Requirement
Every line of the records that holds the word "teddy" should be copied out.

Records for processing
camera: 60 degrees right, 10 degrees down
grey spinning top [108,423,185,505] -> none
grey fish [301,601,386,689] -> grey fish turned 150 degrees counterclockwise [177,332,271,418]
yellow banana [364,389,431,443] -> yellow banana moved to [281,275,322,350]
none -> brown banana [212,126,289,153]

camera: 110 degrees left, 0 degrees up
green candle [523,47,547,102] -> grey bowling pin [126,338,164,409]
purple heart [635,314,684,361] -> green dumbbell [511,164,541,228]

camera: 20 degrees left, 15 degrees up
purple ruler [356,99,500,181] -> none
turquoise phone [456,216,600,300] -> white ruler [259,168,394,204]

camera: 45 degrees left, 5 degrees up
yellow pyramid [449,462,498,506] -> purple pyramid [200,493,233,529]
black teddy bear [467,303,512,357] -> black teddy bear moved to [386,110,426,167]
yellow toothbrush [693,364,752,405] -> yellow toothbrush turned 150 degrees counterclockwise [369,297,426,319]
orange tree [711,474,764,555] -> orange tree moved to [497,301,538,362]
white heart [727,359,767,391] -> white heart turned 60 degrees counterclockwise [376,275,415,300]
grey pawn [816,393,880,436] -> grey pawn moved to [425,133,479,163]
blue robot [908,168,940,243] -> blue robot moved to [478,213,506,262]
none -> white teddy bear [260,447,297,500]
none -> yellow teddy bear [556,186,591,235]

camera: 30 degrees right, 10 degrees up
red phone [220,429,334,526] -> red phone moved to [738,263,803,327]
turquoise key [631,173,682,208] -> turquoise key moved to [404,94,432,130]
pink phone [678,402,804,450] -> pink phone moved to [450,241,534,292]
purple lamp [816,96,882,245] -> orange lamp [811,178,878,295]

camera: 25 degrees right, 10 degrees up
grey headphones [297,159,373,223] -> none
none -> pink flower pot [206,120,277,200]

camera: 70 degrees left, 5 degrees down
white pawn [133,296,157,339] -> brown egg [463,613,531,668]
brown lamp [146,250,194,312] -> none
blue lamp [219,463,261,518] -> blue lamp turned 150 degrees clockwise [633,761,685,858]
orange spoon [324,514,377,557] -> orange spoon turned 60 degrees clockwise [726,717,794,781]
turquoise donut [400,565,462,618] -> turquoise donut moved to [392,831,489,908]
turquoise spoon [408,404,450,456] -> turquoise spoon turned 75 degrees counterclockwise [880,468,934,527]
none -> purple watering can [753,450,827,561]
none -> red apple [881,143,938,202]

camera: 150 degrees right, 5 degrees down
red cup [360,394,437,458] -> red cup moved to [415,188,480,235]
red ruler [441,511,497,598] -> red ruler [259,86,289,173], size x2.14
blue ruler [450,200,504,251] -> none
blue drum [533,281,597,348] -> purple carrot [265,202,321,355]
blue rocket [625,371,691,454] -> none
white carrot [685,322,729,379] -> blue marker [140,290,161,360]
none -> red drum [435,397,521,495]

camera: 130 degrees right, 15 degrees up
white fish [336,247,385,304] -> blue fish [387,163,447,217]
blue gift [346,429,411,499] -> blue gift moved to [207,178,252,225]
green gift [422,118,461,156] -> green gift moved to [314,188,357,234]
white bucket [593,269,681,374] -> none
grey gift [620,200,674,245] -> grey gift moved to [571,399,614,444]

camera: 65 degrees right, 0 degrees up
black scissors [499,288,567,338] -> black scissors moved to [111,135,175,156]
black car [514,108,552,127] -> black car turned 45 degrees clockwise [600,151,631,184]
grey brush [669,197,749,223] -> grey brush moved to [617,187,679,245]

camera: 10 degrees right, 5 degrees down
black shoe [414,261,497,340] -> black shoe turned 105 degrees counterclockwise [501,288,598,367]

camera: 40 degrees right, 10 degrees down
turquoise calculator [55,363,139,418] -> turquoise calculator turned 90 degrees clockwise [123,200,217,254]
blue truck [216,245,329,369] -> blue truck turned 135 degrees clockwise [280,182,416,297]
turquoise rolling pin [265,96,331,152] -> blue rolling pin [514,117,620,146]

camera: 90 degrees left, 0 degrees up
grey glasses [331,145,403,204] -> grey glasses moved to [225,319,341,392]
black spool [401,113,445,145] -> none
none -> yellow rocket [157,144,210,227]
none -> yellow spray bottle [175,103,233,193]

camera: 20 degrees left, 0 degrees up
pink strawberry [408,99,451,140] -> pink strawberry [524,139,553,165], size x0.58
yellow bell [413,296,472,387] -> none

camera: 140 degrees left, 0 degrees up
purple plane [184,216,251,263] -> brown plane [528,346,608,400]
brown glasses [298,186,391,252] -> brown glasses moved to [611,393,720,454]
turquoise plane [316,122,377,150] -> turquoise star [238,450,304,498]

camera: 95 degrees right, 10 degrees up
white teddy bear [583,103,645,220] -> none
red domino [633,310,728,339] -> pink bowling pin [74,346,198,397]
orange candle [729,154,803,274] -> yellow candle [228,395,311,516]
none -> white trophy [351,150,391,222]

Exercise solution
black teddy bear [467,303,512,357] -> black teddy bear moved to [386,110,426,167]
none -> white teddy bear [260,447,297,500]
none -> yellow teddy bear [556,186,591,235]
white teddy bear [583,103,645,220] -> none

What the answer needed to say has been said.